Data for this task:
= = =

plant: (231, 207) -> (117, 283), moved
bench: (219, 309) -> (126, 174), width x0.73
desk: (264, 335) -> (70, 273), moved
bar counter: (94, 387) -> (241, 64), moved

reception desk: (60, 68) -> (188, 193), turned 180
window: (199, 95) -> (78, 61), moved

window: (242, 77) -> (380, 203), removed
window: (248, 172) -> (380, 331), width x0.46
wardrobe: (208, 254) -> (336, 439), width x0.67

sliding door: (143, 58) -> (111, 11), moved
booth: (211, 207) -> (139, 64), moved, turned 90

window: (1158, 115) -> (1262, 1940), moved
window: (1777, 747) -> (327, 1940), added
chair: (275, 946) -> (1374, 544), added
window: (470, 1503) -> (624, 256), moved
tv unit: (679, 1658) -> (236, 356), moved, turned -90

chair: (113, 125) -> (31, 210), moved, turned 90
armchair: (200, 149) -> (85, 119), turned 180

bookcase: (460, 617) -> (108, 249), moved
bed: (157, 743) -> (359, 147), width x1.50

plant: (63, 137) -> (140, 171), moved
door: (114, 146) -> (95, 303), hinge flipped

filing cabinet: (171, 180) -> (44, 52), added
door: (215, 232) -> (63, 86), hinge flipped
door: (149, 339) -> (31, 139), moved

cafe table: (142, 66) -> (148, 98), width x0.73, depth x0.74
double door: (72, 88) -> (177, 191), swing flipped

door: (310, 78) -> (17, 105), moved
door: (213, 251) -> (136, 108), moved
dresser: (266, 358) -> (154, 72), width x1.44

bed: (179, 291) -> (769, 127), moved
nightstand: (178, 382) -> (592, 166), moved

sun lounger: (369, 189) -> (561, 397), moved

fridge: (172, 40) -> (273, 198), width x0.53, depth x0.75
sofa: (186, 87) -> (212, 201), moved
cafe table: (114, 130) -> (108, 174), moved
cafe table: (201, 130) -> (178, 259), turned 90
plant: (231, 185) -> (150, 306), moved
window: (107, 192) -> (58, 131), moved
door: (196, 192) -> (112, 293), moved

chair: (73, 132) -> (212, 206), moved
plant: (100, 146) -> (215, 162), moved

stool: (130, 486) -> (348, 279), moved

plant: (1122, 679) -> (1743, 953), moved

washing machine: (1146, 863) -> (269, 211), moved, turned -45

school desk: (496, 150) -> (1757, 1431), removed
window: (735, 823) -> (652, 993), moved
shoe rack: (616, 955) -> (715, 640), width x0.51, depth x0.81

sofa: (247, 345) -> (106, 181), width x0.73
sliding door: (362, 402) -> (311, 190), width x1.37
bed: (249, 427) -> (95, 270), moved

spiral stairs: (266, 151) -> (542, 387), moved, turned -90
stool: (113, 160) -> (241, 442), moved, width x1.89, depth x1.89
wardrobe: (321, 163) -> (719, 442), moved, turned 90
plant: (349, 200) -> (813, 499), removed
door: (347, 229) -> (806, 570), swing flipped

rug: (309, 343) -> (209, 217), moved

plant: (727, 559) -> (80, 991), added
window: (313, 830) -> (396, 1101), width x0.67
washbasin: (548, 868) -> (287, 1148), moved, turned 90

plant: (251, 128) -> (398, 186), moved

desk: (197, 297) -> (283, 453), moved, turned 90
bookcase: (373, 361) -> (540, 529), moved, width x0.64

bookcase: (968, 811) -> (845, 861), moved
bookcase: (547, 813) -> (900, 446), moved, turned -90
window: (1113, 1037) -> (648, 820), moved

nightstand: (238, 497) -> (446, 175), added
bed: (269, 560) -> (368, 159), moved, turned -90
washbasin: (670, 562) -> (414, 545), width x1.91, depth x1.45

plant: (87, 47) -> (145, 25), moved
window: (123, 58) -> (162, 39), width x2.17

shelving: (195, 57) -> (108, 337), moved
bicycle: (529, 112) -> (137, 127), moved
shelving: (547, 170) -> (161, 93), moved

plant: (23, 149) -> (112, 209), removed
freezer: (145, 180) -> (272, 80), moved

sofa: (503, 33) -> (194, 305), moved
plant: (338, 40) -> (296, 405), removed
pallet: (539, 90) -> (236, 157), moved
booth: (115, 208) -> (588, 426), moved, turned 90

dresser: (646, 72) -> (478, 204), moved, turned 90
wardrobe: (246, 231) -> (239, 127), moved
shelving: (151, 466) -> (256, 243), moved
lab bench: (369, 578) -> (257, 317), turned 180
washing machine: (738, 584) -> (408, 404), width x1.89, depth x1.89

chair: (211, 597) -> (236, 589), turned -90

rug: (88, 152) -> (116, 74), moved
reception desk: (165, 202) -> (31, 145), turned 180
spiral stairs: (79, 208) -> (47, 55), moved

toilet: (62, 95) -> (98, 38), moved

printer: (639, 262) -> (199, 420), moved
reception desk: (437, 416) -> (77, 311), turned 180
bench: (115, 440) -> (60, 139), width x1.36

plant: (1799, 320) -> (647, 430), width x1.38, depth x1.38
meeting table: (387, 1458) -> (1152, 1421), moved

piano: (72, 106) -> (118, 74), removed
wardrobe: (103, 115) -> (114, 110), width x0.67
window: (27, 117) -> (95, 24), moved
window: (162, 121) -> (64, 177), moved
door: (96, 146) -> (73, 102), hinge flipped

= = =

Exercise details:
Go through the listing above and write out exactly the lines starting with the one holding "dresser: (266, 358) -> (154, 72), width x1.44" and running through the one holding "bookcase: (373, 361)", ends included, and no others.

Expected output:
dresser: (266, 358) -> (154, 72), width x1.44

bed: (179, 291) -> (769, 127), moved
nightstand: (178, 382) -> (592, 166), moved

sun lounger: (369, 189) -> (561, 397), moved

fridge: (172, 40) -> (273, 198), width x0.53, depth x0.75
sofa: (186, 87) -> (212, 201), moved
cafe table: (114, 130) -> (108, 174), moved
cafe table: (201, 130) -> (178, 259), turned 90
plant: (231, 185) -> (150, 306), moved
window: (107, 192) -> (58, 131), moved
door: (196, 192) -> (112, 293), moved

chair: (73, 132) -> (212, 206), moved
plant: (100, 146) -> (215, 162), moved

stool: (130, 486) -> (348, 279), moved

plant: (1122, 679) -> (1743, 953), moved

washing machine: (1146, 863) -> (269, 211), moved, turned -45

school desk: (496, 150) -> (1757, 1431), removed
window: (735, 823) -> (652, 993), moved
shoe rack: (616, 955) -> (715, 640), width x0.51, depth x0.81

sofa: (247, 345) -> (106, 181), width x0.73
sliding door: (362, 402) -> (311, 190), width x1.37
bed: (249, 427) -> (95, 270), moved

spiral stairs: (266, 151) -> (542, 387), moved, turned -90
stool: (113, 160) -> (241, 442), moved, width x1.89, depth x1.89
wardrobe: (321, 163) -> (719, 442), moved, turned 90
plant: (349, 200) -> (813, 499), removed
door: (347, 229) -> (806, 570), swing flipped

rug: (309, 343) -> (209, 217), moved

plant: (727, 559) -> (80, 991), added
window: (313, 830) -> (396, 1101), width x0.67
washbasin: (548, 868) -> (287, 1148), moved, turned 90

plant: (251, 128) -> (398, 186), moved

desk: (197, 297) -> (283, 453), moved, turned 90
bookcase: (373, 361) -> (540, 529), moved, width x0.64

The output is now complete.